* Exercise: Begin at the line containing "R8: 300 (LEDK, Y16) -> 1k (LEDK, Y16)" in the entries below and end at the line containing "P1 pin 2: N_5 -> N_13"; transcribe that range exactly and nothing outside it.

[Source records]

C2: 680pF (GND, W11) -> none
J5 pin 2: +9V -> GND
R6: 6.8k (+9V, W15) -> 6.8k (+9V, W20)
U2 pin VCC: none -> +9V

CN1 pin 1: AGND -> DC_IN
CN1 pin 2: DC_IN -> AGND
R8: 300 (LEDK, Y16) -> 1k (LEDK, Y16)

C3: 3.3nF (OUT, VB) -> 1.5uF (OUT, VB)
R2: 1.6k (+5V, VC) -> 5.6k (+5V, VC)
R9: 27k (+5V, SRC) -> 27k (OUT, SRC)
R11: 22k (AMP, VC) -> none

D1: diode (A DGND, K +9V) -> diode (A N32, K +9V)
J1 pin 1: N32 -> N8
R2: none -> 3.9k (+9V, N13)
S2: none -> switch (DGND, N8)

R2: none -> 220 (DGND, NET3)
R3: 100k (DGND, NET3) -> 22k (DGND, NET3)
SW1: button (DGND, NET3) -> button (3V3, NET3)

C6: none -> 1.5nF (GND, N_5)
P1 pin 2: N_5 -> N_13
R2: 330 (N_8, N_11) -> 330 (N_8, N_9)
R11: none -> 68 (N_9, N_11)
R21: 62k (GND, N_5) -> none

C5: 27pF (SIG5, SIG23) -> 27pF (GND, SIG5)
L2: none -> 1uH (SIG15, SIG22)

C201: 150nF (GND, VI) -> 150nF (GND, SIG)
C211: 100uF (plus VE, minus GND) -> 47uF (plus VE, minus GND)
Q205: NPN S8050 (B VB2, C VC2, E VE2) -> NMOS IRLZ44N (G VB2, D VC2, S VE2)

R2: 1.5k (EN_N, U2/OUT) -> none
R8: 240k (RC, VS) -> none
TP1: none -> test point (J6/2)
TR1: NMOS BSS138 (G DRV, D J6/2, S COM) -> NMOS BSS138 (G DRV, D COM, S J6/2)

* Result for this task:
R8: 300 (LEDK, Y16) -> 1k (LEDK, Y16)

C3: 3.3nF (OUT, VB) -> 1.5uF (OUT, VB)
R2: 1.6k (+5V, VC) -> 5.6k (+5V, VC)
R9: 27k (+5V, SRC) -> 27k (OUT, SRC)
R11: 22k (AMP, VC) -> none

D1: diode (A DGND, K +9V) -> diode (A N32, K +9V)
J1 pin 1: N32 -> N8
R2: none -> 3.9k (+9V, N13)
S2: none -> switch (DGND, N8)

R2: none -> 220 (DGND, NET3)
R3: 100k (DGND, NET3) -> 22k (DGND, NET3)
SW1: button (DGND, NET3) -> button (3V3, NET3)

C6: none -> 1.5nF (GND, N_5)
P1 pin 2: N_5 -> N_13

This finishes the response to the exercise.